◆ **Raw records**:
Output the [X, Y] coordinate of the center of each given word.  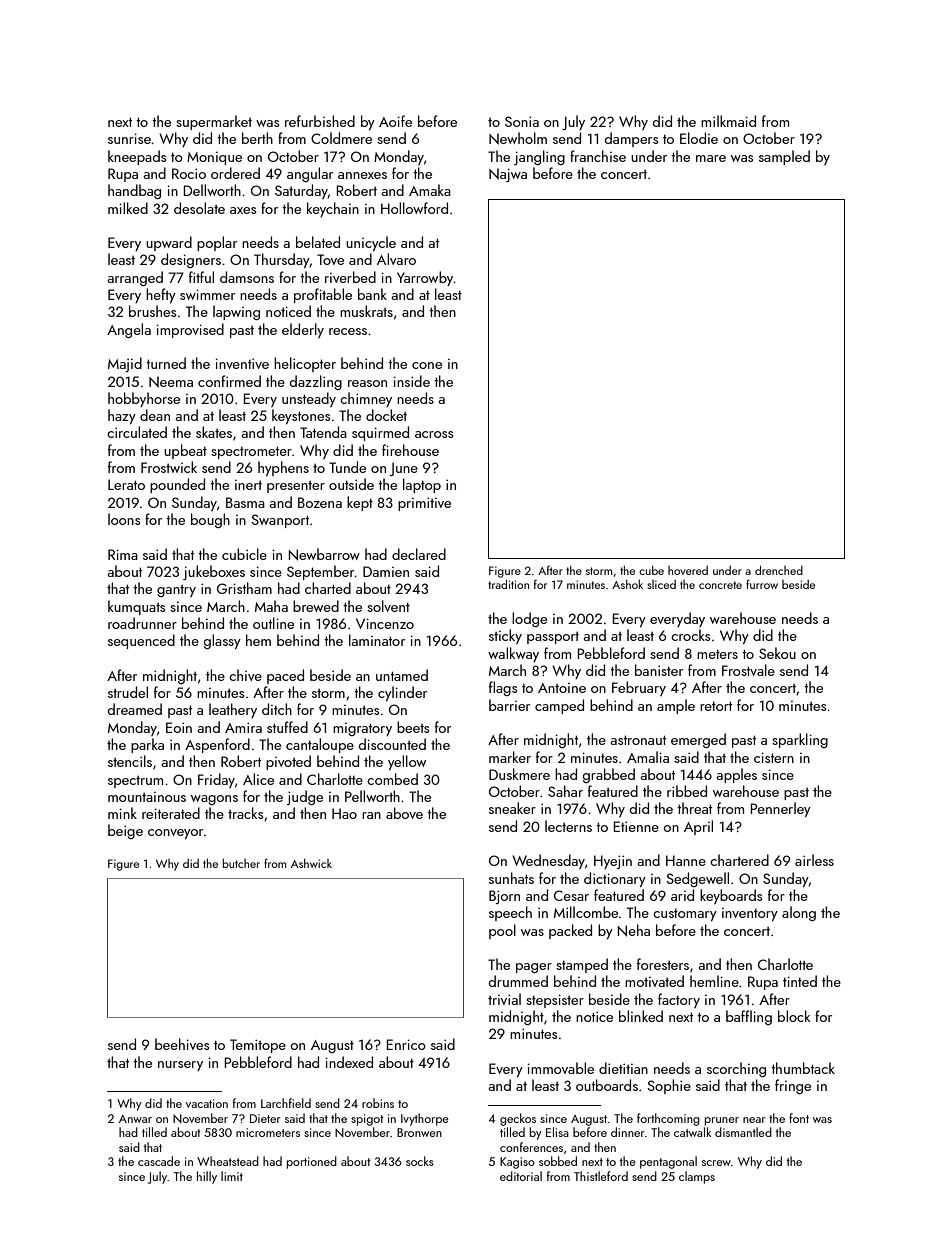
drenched [779, 570]
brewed [316, 606]
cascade [159, 1161]
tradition [508, 584]
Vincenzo [385, 623]
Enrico [406, 1044]
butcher [241, 863]
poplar [217, 243]
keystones [301, 416]
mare [711, 158]
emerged [698, 740]
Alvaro [396, 259]
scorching [736, 1069]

◆ **What the task asks**: Please present the entries above as a numbered list, leaving out blank lines and the pictures.

◆ **Exercise solution**:
1. Output the [X, Y] coordinate of the center of each given word.  
2. drenched [779, 570]
3. brewed [316, 606]
4. cascade [159, 1161]
5. tradition [508, 584]
6. Vincenzo [385, 623]
7. Enrico [406, 1044]
8. butcher [241, 863]
9. poplar [217, 243]
10. keystones [301, 416]
11. mare [711, 158]
12. emerged [698, 740]
13. Alvaro [396, 259]
14. scorching [736, 1069]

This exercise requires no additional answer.